* **GOAL OF THE EXERCISE**
Set out the records below again exactly; skip the images.
--- START ---
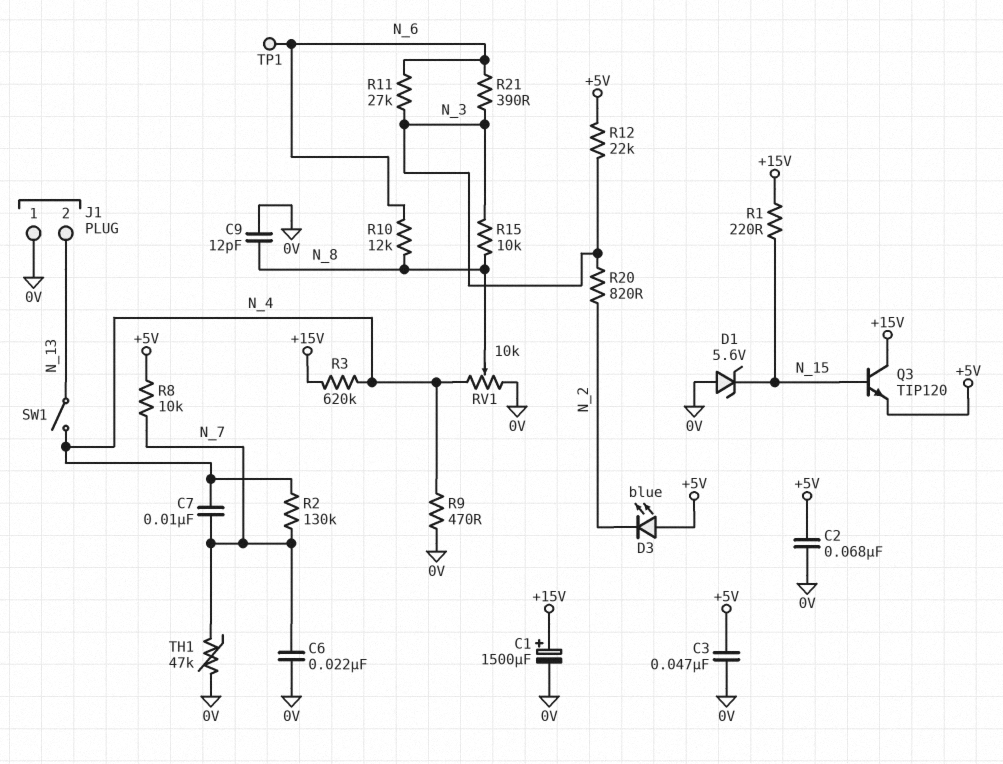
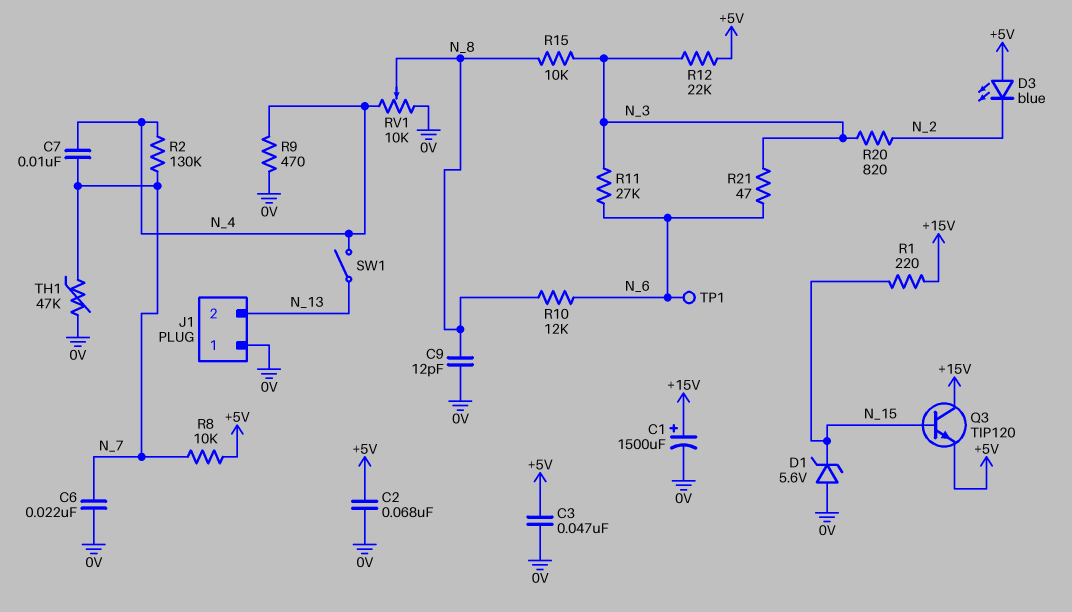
R3: 620k (+15V, N_4) -> none
R21: 390 (N_3, N_6) -> 47 (N_3, N_6)

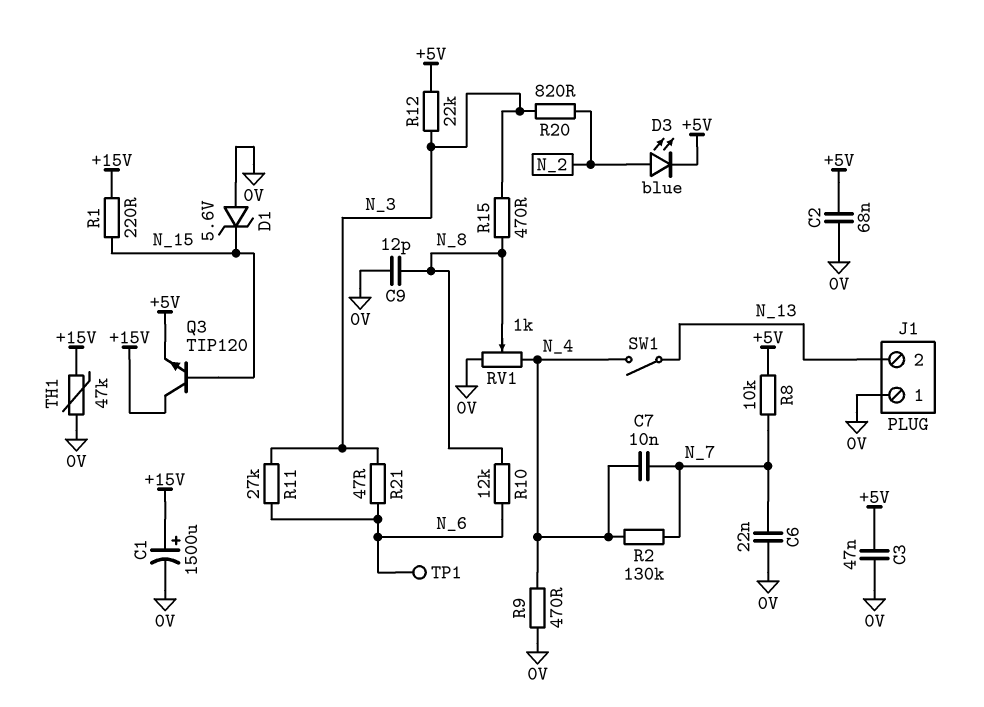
D3: LED blue (A +5V, K N_2) -> LED blue (A N_2, K +5V)
R15: 10k (N_3, N_8) -> 470 (N_3, N_8)
RV1: 10k (0V, N_4, wiper N_8) -> 1k (0V, N_4, wiper N_8)
TH1: 47k (0V, N_7) -> 47k (+15V, 0V)

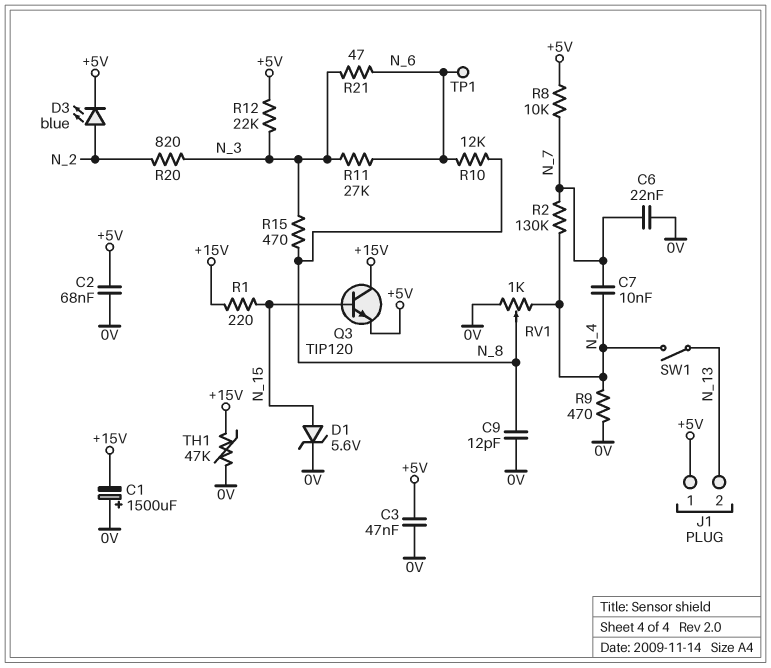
C1: 1500uF (plus +15V, minus 0V) -> 1500uF (plus 0V, minus +15V)
D1: zener 5.6V (A 0V, K N_15) -> zener 5.6V (A N_15, K 0V)
J1 pin 1: 0V -> +5V

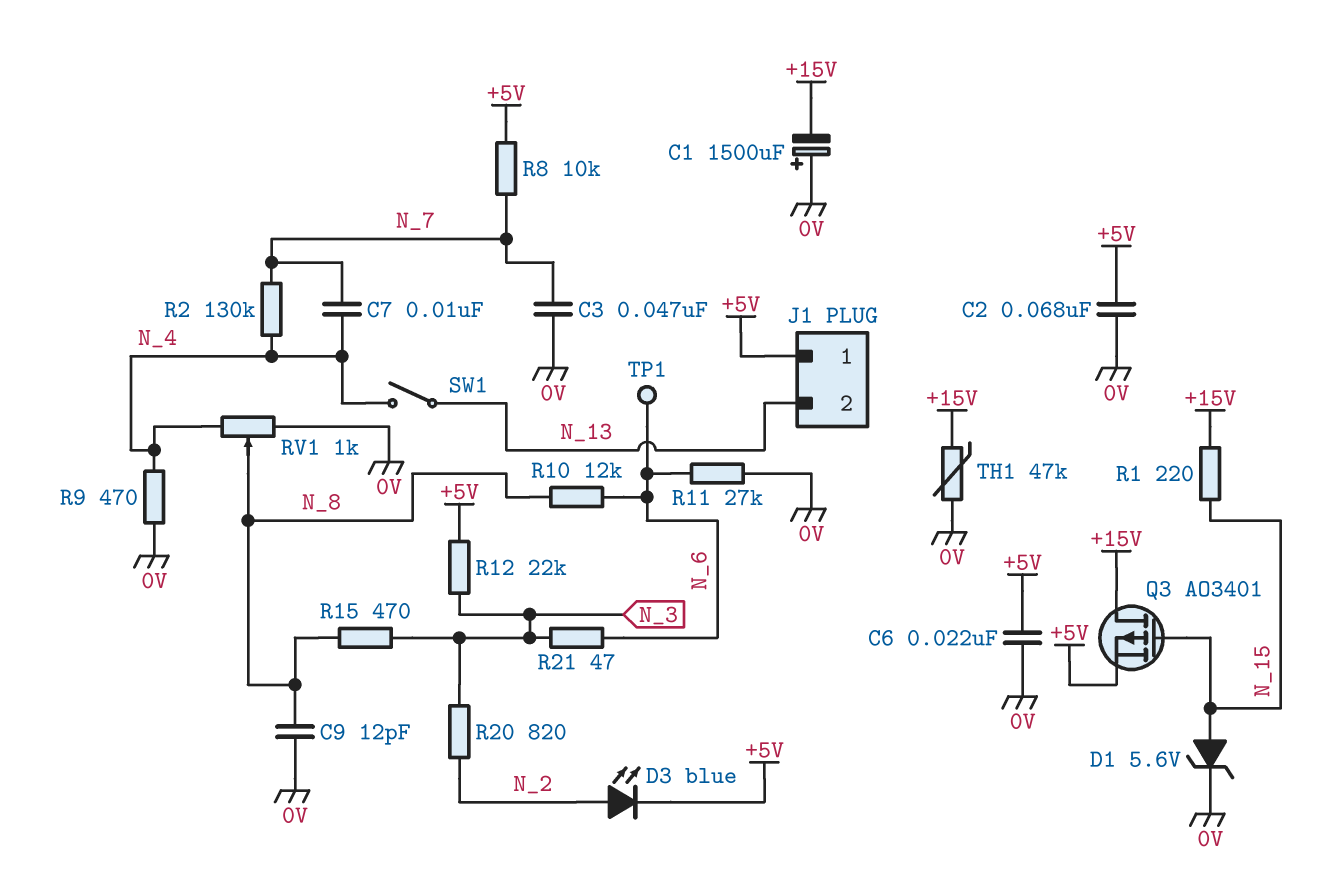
C3: 47nF (+5V, 0V) -> 47nF (0V, N_7)
C6: 22nF (0V, N_7) -> 22nF (+5V, 0V)
Q3: NPN TIP120 (B N_15, C +15V, E +5V) -> PMOS AO3401 (G N_15, D +15V, S +5V)
R11: 27k (N_3, N_6) -> 27k (0V, N_6)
--- END ---
* **COMPLETED EXERCISE**
R3: 620k (+15V, N_4) -> none
R21: 390 (N_3, N_6) -> 47 (N_3, N_6)

D3: LED blue (A +5V, K N_2) -> LED blue (A N_2, K +5V)
R15: 10k (N_3, N_8) -> 470 (N_3, N_8)
RV1: 10k (0V, N_4, wiper N_8) -> 1k (0V, N_4, wiper N_8)
TH1: 47k (0V, N_7) -> 47k (+15V, 0V)

C1: 1500uF (plus +15V, minus 0V) -> 1500uF (plus 0V, minus +15V)
D1: zener 5.6V (A 0V, K N_15) -> zener 5.6V (A N_15, K 0V)
J1 pin 1: 0V -> +5V

C3: 47nF (+5V, 0V) -> 47nF (0V, N_7)
C6: 22nF (0V, N_7) -> 22nF (+5V, 0V)
Q3: NPN TIP120 (B N_15, C +15V, E +5V) -> PMOS AO3401 (G N_15, D +15V, S +5V)
R11: 27k (N_3, N_6) -> 27k (0V, N_6)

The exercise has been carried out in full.